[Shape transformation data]
____
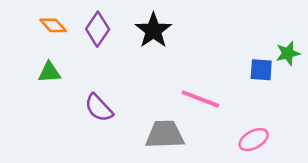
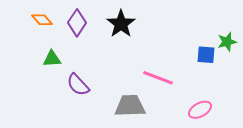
green triangle: (49, 72) -> (52, 59), moved

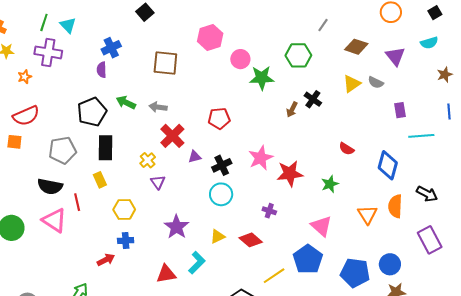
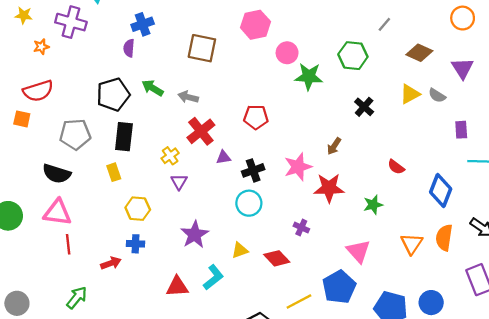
brown arrow: (292, 109) -> (334, 146), moved
red line: (77, 202) -> (68, 244), moved
pink triangle: (54, 220) -> (57, 212), turned -32

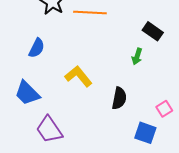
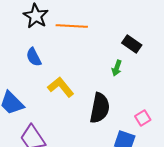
blue semicircle: (37, 48) -> (34, 57), moved, turned 126
black semicircle: (119, 98) -> (100, 108), size x1.4

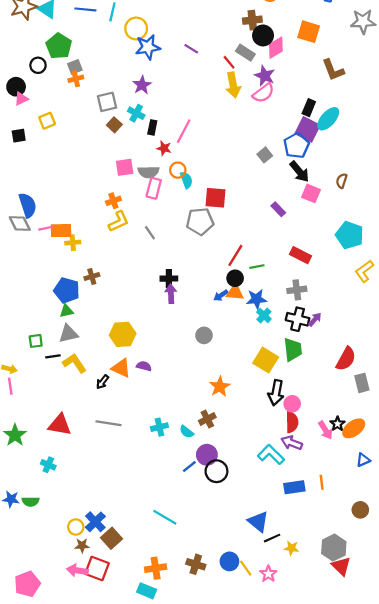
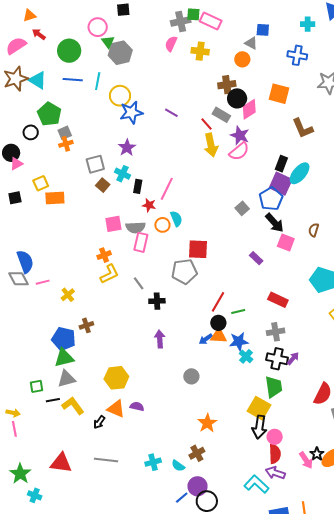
cyan semicircle: (186, 180) -> (176, 219), moved
orange rectangle: (61, 231) -> (55, 198), moved
yellow cross: (73, 243) -> (68, 295), turned -32
black cross: (169, 279) -> (157, 301), moved
green triangle: (66, 311) -> (64, 358), size x1.5
yellow square: (266, 360) -> (259, 408), moved
cyan cross: (48, 465) -> (35, 495), moved

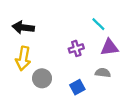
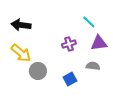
yellow arrow: (23, 58) -> (21, 53), turned -60

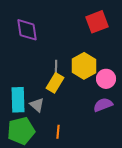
____
▶ [What is being asked]: Copy the records above precisely, and leave every image out of the copy.

▶ [Response for this exercise]:
green triangle: (49, 72) -> (52, 59), moved

brown arrow: (292, 109) -> (334, 146), moved
red line: (77, 202) -> (68, 244), moved
pink triangle: (54, 220) -> (57, 212), turned -32

blue semicircle: (37, 48) -> (34, 57), moved, turned 126
black semicircle: (119, 98) -> (100, 108), size x1.4

cyan semicircle: (186, 180) -> (176, 219), moved
orange rectangle: (61, 231) -> (55, 198), moved
yellow cross: (73, 243) -> (68, 295), turned -32
black cross: (169, 279) -> (157, 301), moved
green triangle: (66, 311) -> (64, 358), size x1.5
yellow square: (266, 360) -> (259, 408), moved
cyan cross: (48, 465) -> (35, 495), moved

yellow arrow: (23, 58) -> (21, 53), turned -60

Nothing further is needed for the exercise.